==== Extracted information ====

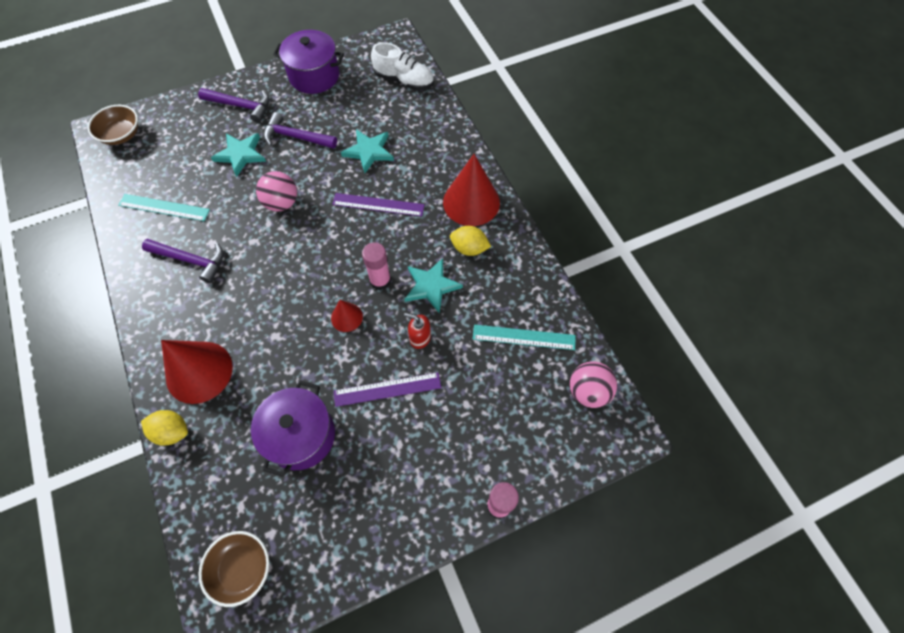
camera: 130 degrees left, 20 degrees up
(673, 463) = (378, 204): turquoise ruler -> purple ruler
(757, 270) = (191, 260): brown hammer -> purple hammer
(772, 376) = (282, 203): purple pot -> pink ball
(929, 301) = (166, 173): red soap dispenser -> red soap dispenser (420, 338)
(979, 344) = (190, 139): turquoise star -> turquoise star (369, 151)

====
==== Extracted information ====

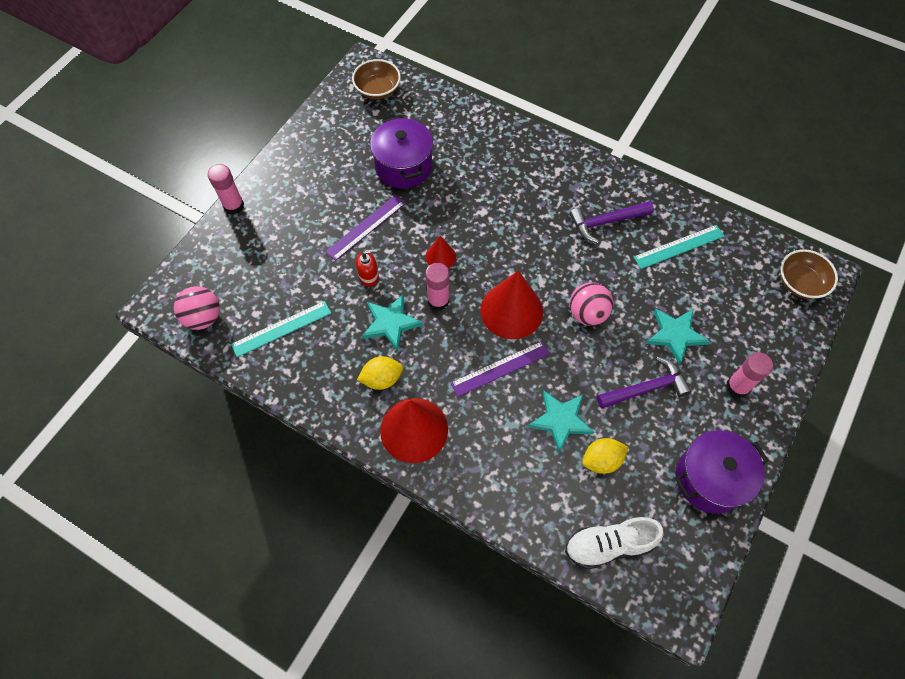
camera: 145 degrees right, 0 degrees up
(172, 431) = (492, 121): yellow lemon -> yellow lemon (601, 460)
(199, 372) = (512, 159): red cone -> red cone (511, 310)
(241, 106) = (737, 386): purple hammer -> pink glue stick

====

Request:
Pick out each line above that includes "turquoise" and show it.

Answer box:
(673, 463) = (378, 204): turquoise ruler -> purple ruler
(979, 344) = (190, 139): turquoise star -> turquoise star (369, 151)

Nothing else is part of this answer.